Records for this exercise ▸
===

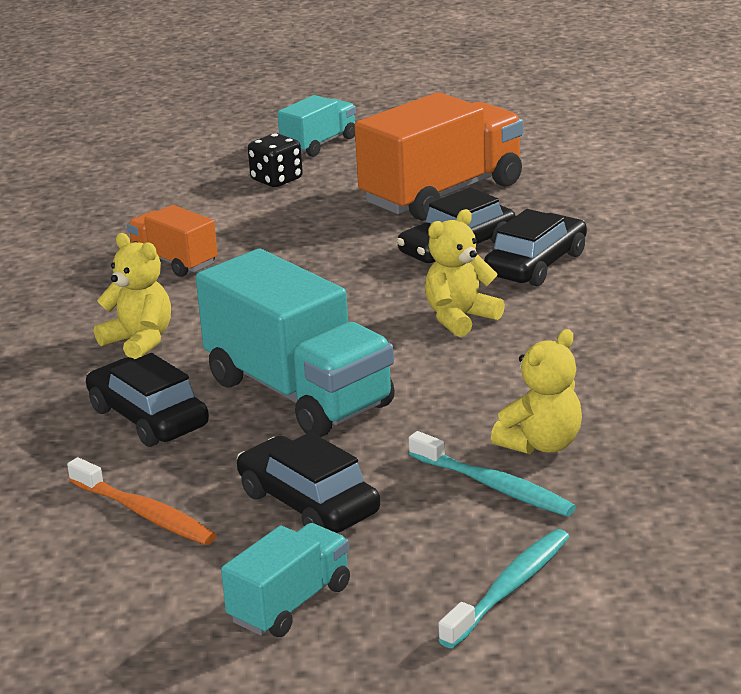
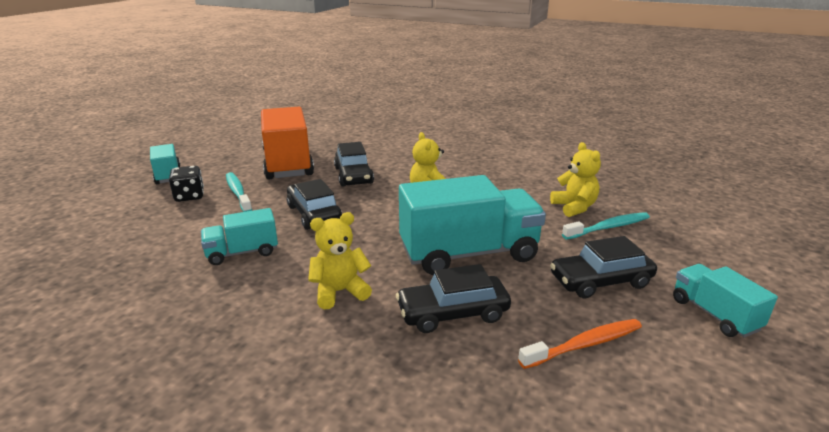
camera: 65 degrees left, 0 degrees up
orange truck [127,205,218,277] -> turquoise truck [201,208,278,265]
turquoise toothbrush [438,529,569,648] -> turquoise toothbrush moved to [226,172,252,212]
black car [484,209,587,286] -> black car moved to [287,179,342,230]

===

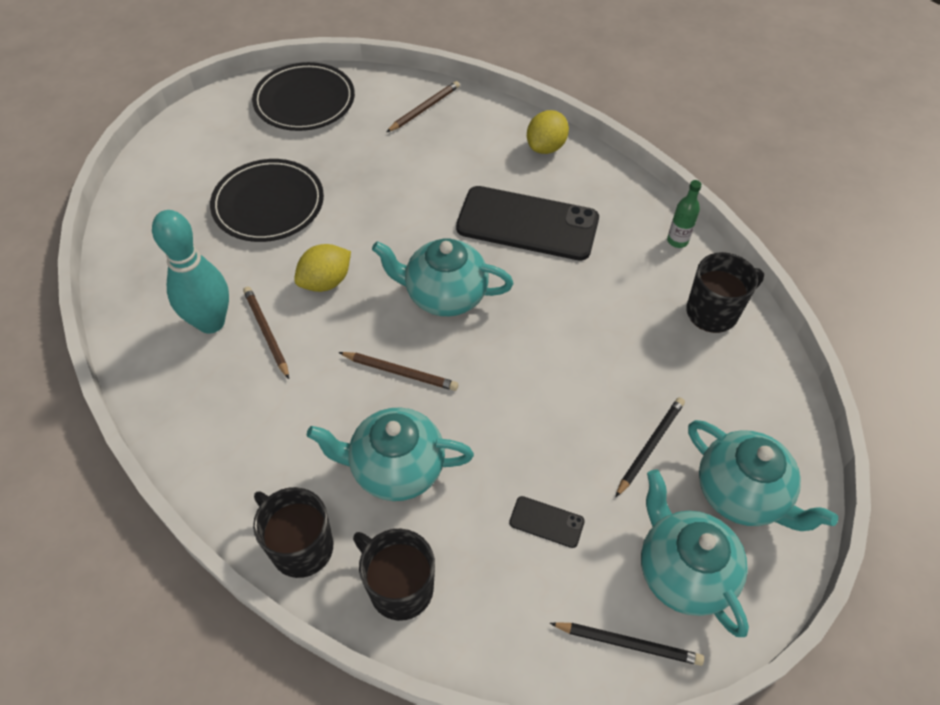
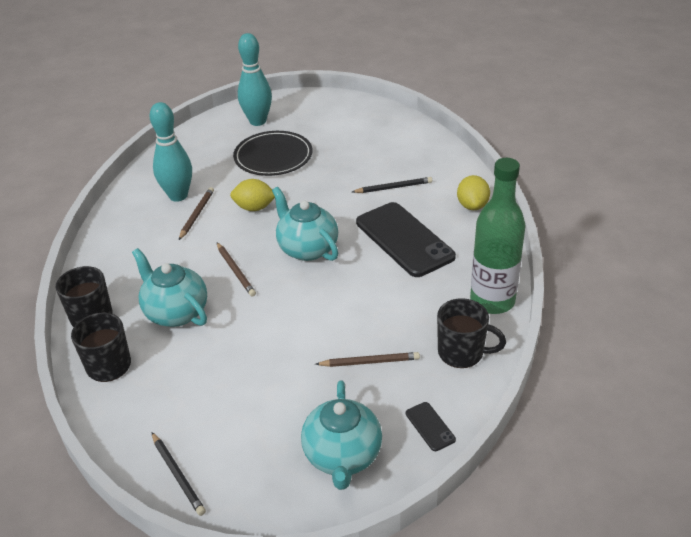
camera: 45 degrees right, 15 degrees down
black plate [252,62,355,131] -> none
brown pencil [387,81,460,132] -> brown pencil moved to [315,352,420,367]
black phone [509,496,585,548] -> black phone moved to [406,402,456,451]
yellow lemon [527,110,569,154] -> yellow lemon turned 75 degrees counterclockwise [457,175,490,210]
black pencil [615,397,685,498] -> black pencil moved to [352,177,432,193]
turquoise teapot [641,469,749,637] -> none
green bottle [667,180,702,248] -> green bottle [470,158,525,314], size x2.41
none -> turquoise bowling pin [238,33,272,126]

===

What needs to be done ▸
Reproduce the lines above, beginning at the line with "turquoise toothbrush [438,529,569,648]" and stopping after the line with "black car [484,209,587,286]", exactly as they are.

The completed task ▸
turquoise toothbrush [438,529,569,648] -> turquoise toothbrush moved to [226,172,252,212]
black car [484,209,587,286] -> black car moved to [287,179,342,230]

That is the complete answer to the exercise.